● TASK
Only the lines from the line containing "pink eraser: 7 -> 6" to the end of the entries should be repeated, exactly as they appear.

------

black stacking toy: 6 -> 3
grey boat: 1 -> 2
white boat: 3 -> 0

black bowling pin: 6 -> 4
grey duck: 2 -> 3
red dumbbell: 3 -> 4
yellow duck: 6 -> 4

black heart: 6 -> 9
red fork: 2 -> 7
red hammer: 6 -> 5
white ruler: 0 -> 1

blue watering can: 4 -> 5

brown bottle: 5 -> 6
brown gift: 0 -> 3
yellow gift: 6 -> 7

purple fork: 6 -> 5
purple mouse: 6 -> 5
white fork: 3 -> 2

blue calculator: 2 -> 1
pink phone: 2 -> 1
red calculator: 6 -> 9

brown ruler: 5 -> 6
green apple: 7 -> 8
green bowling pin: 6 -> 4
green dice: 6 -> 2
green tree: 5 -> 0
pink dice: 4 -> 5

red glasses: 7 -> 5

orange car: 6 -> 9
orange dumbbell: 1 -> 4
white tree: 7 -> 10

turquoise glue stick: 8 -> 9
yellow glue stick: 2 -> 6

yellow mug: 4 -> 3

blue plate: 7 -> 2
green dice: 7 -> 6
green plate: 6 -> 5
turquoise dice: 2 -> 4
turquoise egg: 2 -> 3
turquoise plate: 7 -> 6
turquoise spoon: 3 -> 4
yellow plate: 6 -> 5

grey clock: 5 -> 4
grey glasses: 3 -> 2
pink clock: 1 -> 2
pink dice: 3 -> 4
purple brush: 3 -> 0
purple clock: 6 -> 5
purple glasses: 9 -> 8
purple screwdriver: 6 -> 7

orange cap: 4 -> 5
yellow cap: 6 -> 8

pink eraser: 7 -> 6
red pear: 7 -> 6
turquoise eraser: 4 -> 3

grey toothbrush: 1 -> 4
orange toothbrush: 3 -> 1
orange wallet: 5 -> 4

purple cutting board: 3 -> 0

------

● RESULT OF THIS EXERCISE
pink eraser: 7 -> 6
red pear: 7 -> 6
turquoise eraser: 4 -> 3

grey toothbrush: 1 -> 4
orange toothbrush: 3 -> 1
orange wallet: 5 -> 4

purple cutting board: 3 -> 0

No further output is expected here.